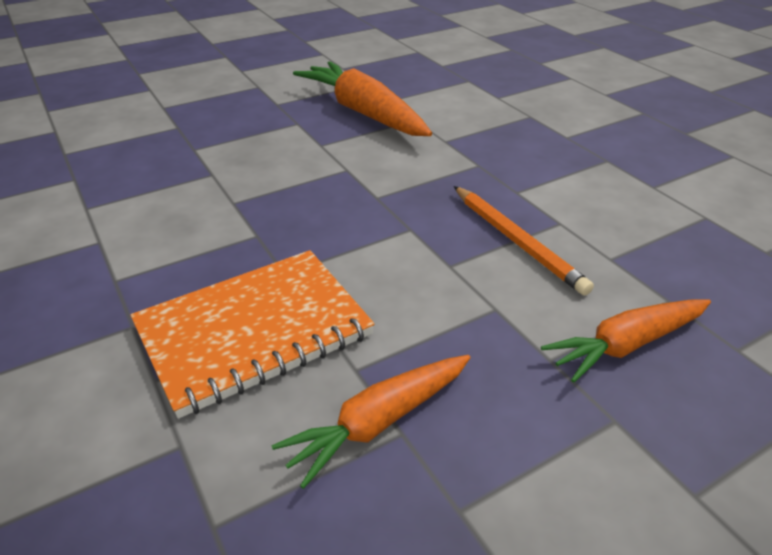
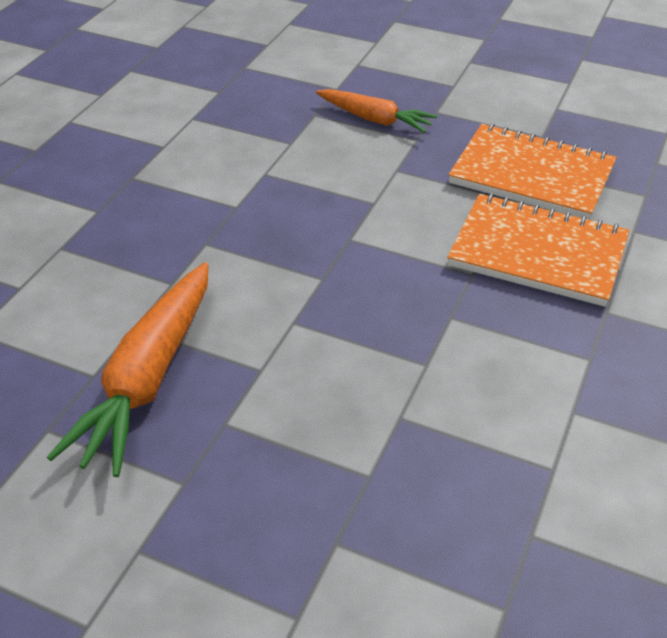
camera: 125 degrees left, 5 degrees up
(378, 422) = (531, 175): orange carrot -> orange notebook
(516, 241) = (311, 184): orange pencil -> none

→ WHAT IS REQUIRED
Lines before the one containing "(378, 422) = (531, 175): orange" stay out; reproduce that line and all the lines after it, through the end of the listing, exactly.

→ ANSWER TO THIS TASK
(378, 422) = (531, 175): orange carrot -> orange notebook
(516, 241) = (311, 184): orange pencil -> none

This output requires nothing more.